-- Material for this exercise follows --

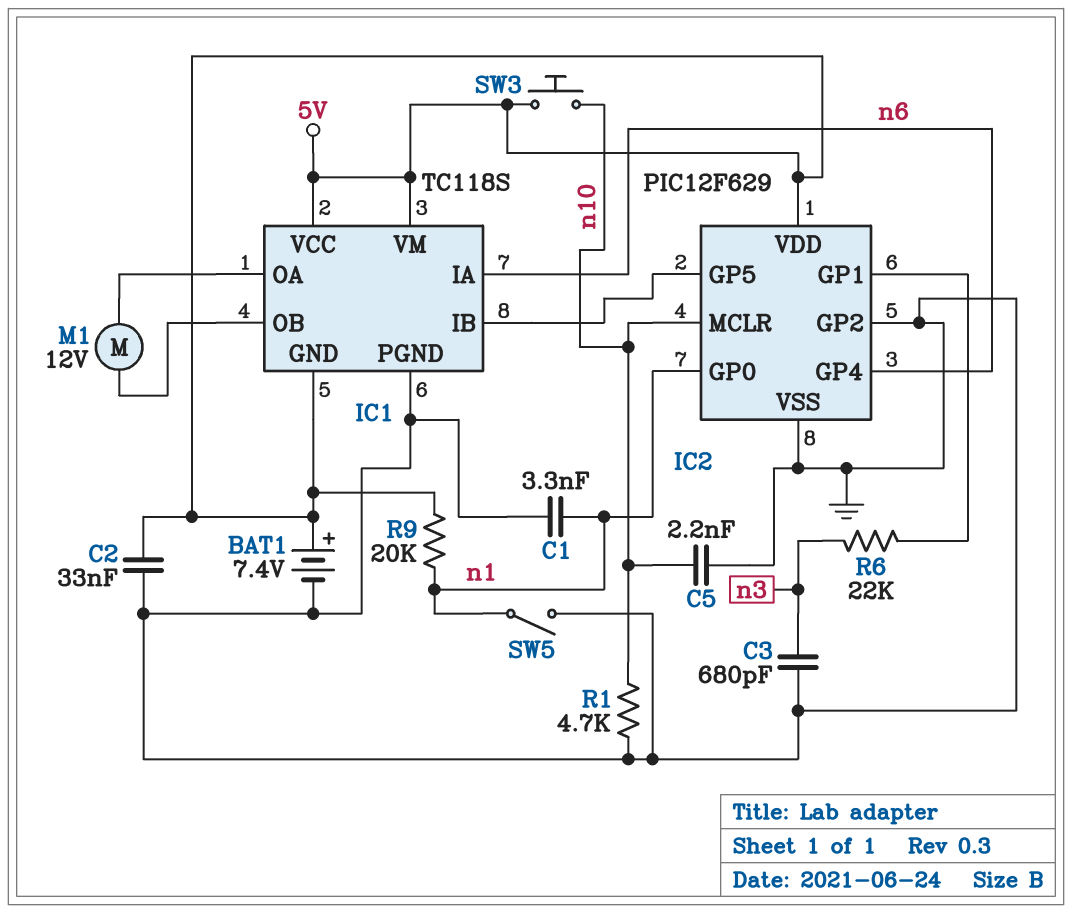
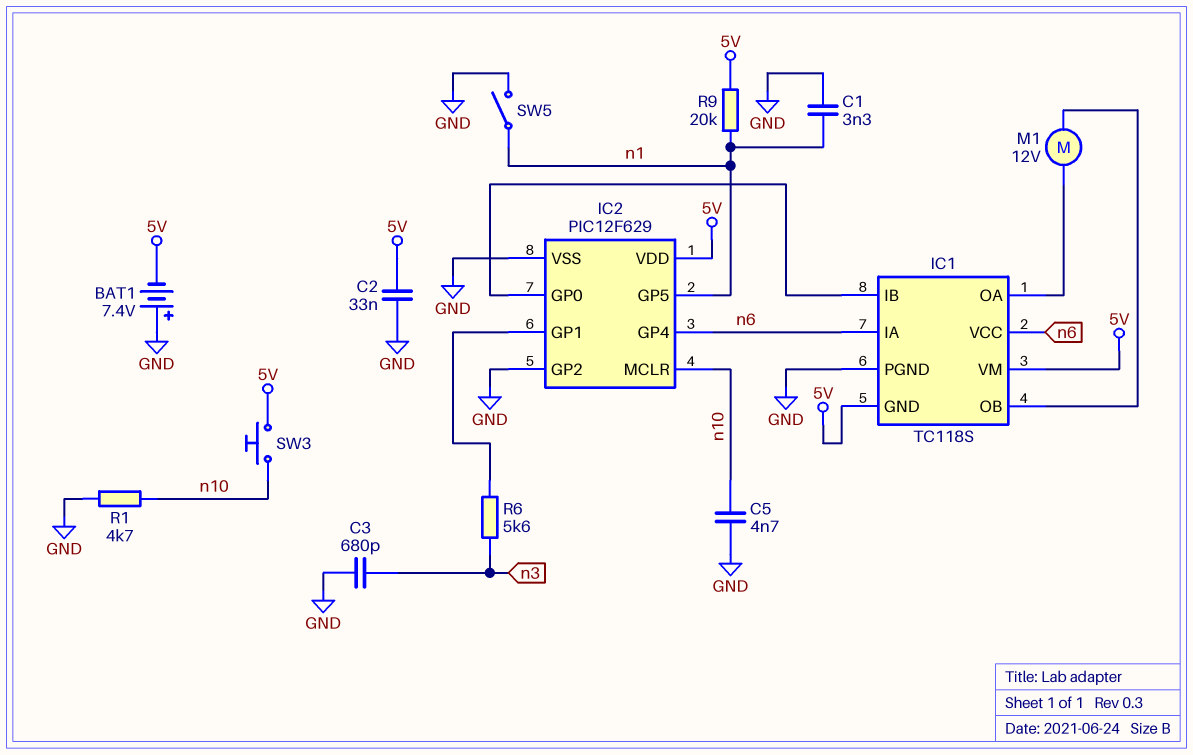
BAT1: 7.4V (plus 5V, minus GND) -> 7.4V (plus GND, minus 5V)
C5: 2.2nF (GND, n10) -> 4.7nF (GND, n10)
IC1 pin VCC: 5V -> n6
IC2 pin GP0: n1 -> IC1/IB
IC2 pin GP5: IC1/IB -> n1
R6: 22k (IC2/GP1, n3) -> 5.6k (IC2/GP1, n3)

-- Material for this exercise concluded --

[Task statement]:
In your copy of the records above, include no pictures and match every line exactly.

[Output below]:
BAT1: 7.4V (plus 5V, minus GND) -> 7.4V (plus GND, minus 5V)
C5: 2.2nF (GND, n10) -> 4.7nF (GND, n10)
IC1 pin VCC: 5V -> n6
IC2 pin GP0: n1 -> IC1/IB
IC2 pin GP5: IC1/IB -> n1
R6: 22k (IC2/GP1, n3) -> 5.6k (IC2/GP1, n3)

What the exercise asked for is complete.